Task brief: For this exercise, repeat the records below exactly and omit every picture.

======== Entries shown ========

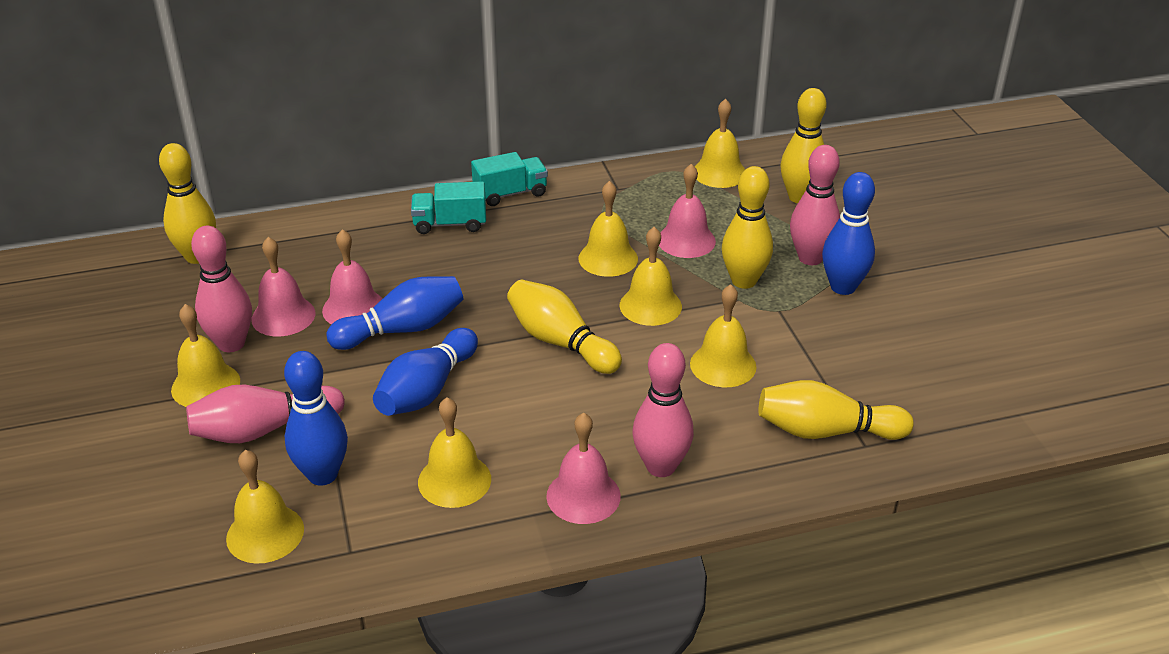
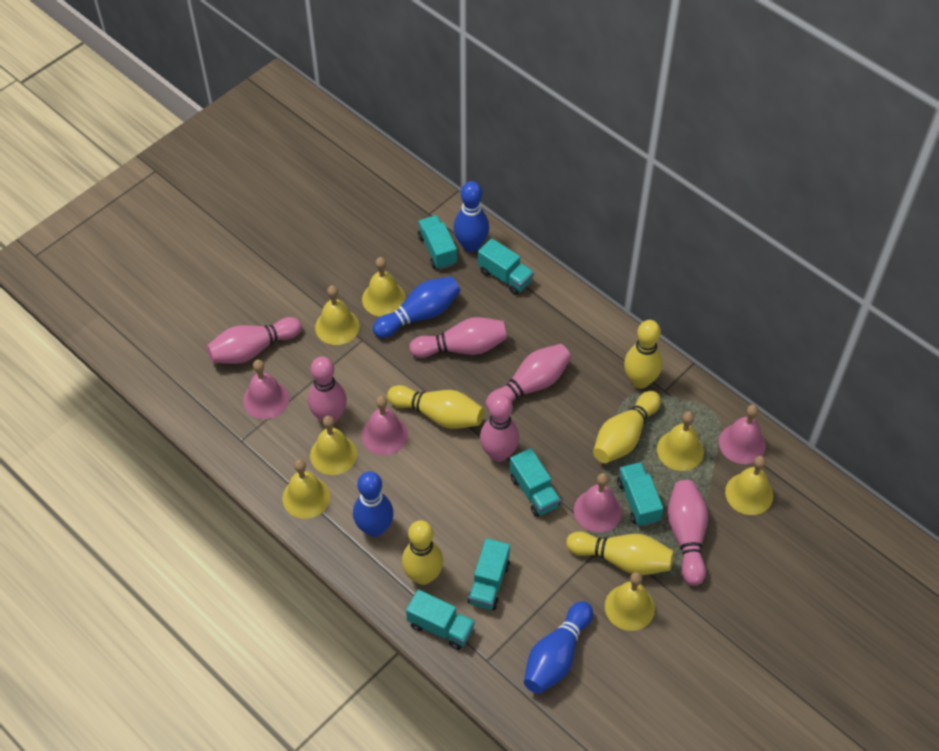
pink bowling pin: 4 -> 6
turquoise truck: 2 -> 6

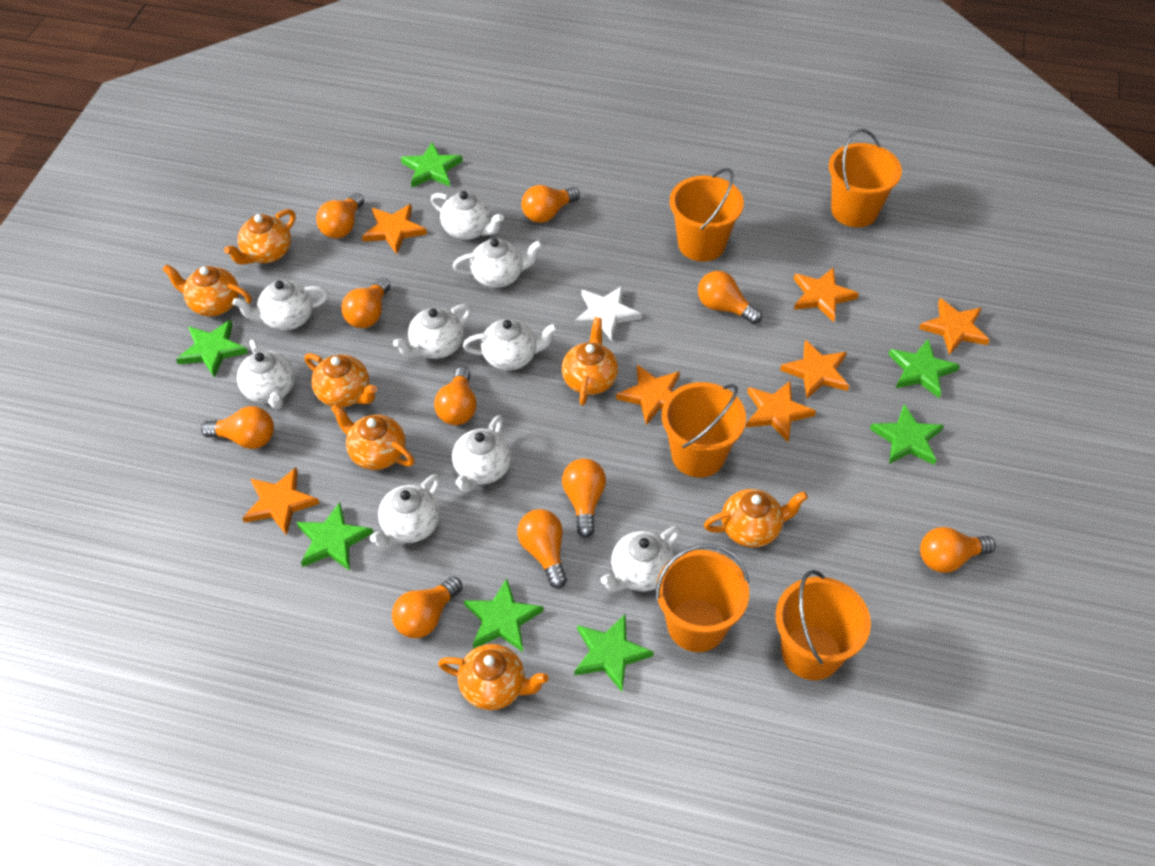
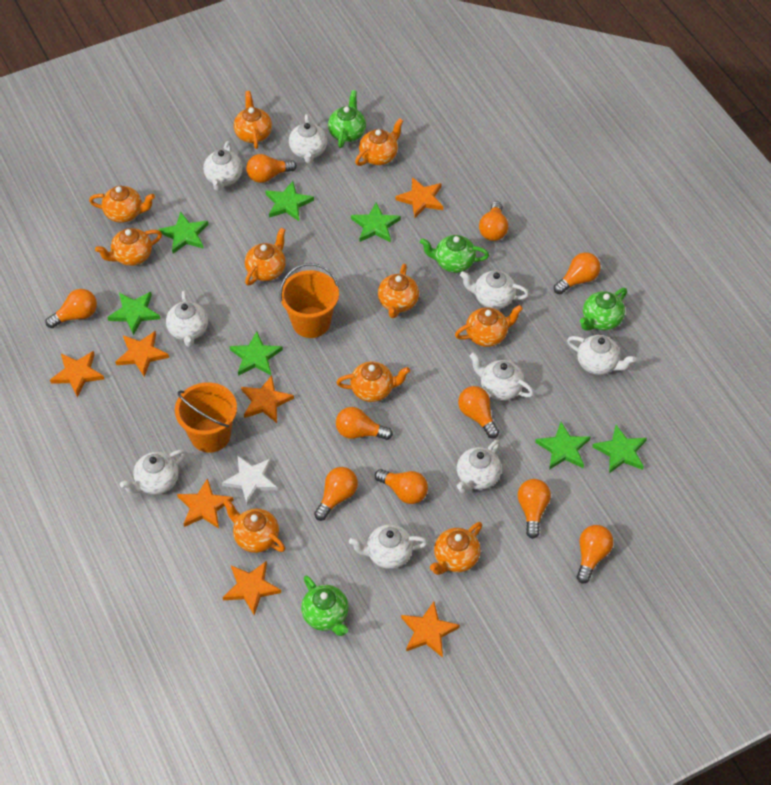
green teapot: 0 -> 4
orange bucket: 5 -> 2
orange teapot: 7 -> 10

========

Solution to the exercise:
pink bowling pin: 4 -> 6
turquoise truck: 2 -> 6

green teapot: 0 -> 4
orange bucket: 5 -> 2
orange teapot: 7 -> 10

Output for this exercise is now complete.